**THE TASK:** All that is needed is a count of the lines in this data that contain the word "camera".

[Before-and-after scene images]
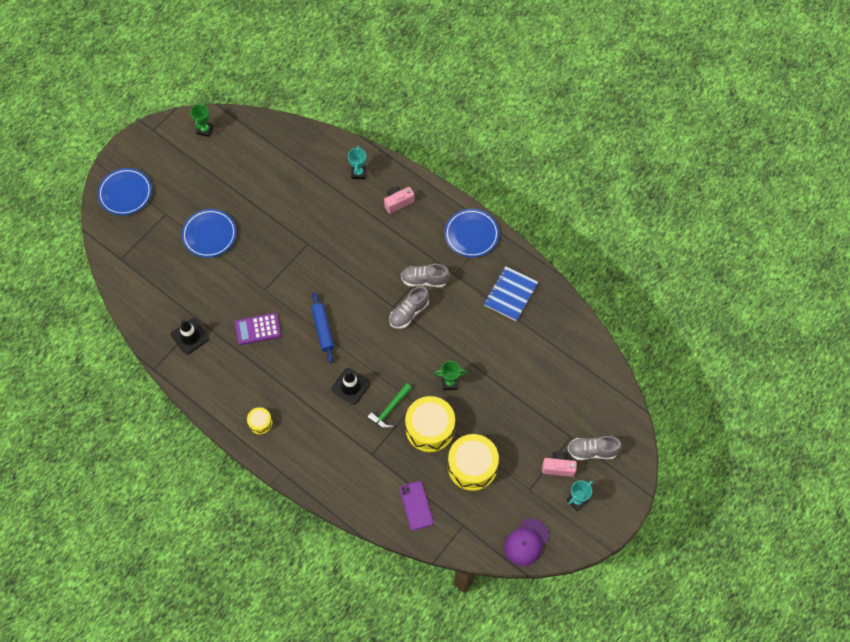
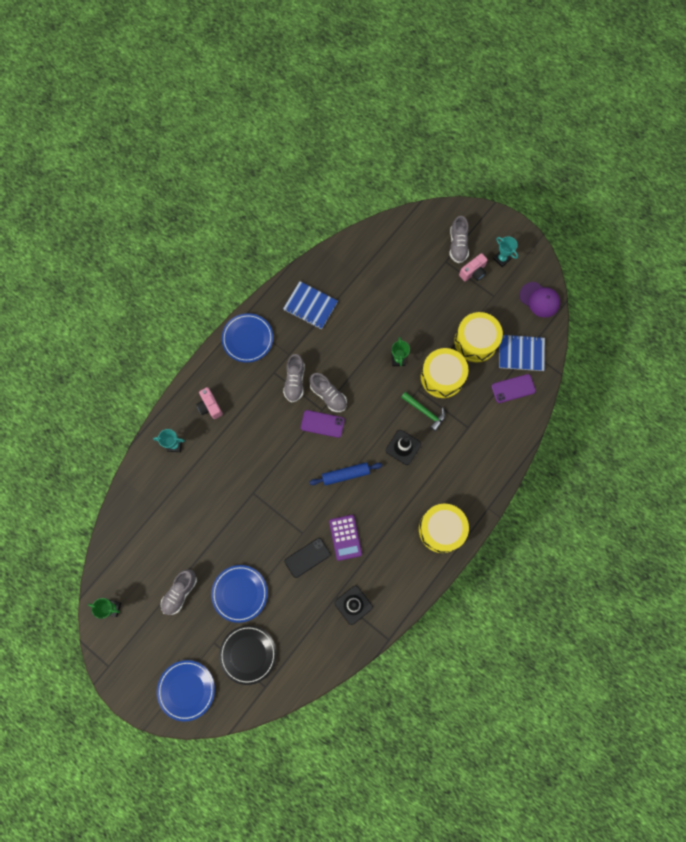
camera: 90 degrees left, 10 degrees up
(152, 243) = (248, 654): none -> black plate
(214, 184) = (180, 592): none -> grey shoe
(240, 294) = (307, 557): none -> black phone
(260, 423) = (441, 529): yellow drum -> yellow drum, size x2.07
(378, 307) = (322, 424): none -> purple phone
(458, 517) = (521, 353): none -> blue notebook
(558, 467) = (473, 272): pink camera -> pink camera turned 135 degrees counterclockwise

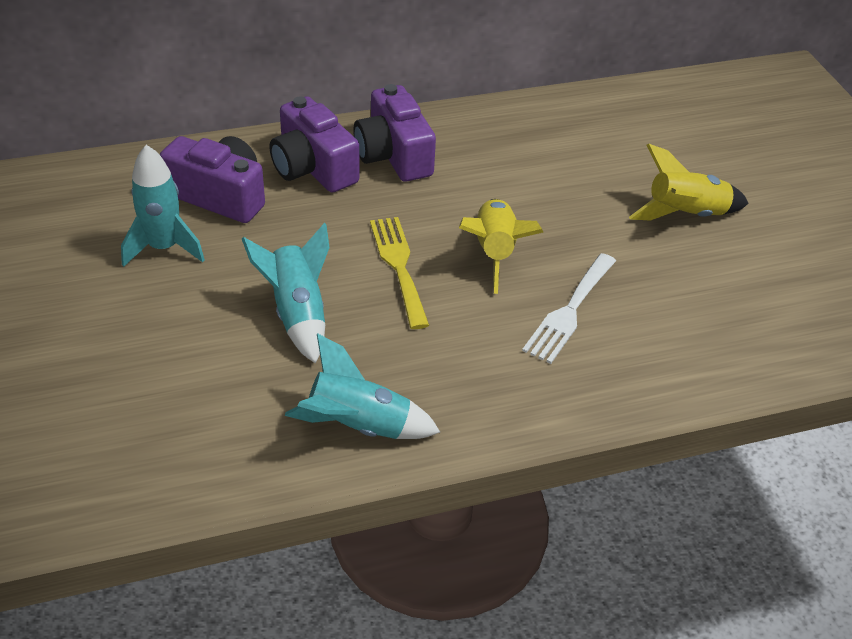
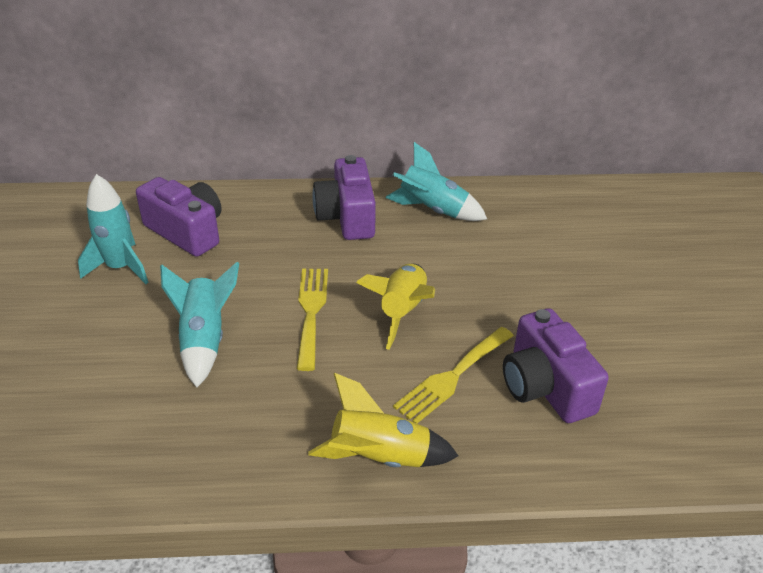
camera: 15 degrees right, 5 degrees down
(313, 168) = (274, 219): purple camera -> purple camera (545, 386)
(358, 426) = (210, 454): turquoise rocket -> turquoise rocket (432, 210)
(569, 311) = (452, 377): white fork -> yellow fork
(685, 215) = (597, 303): yellow rocket -> yellow rocket (379, 458)

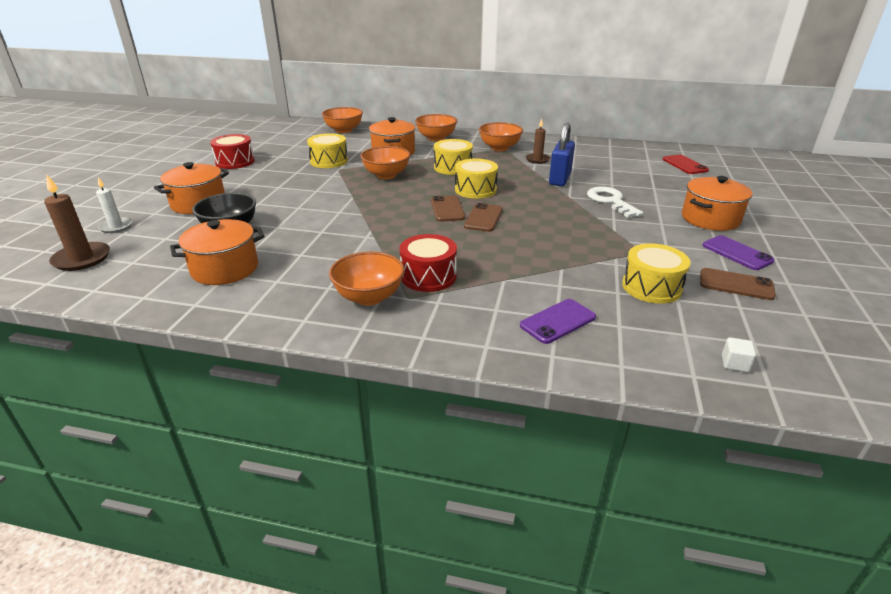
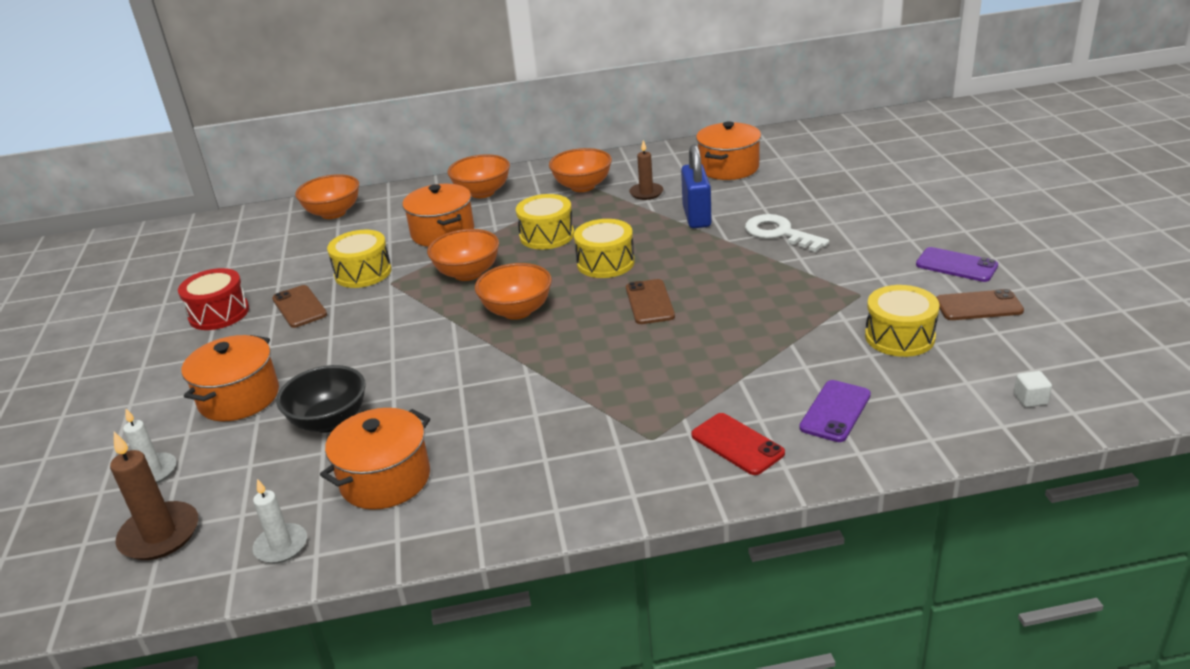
camera: 20 degrees left, 0 degrees up
(131, 286) = (281, 546): none -> white candle
(369, 297) = (606, 454): orange bowl -> orange bowl (517, 311)
(428, 276) = (651, 404): red drum -> none
(447, 209) = (594, 302): brown phone -> brown phone (299, 307)
(684, 165) = (826, 154): red phone -> red phone (737, 444)
(710, 219) = (902, 227): orange pot -> orange pot (728, 168)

**PROBLEM SOLUTION:** 5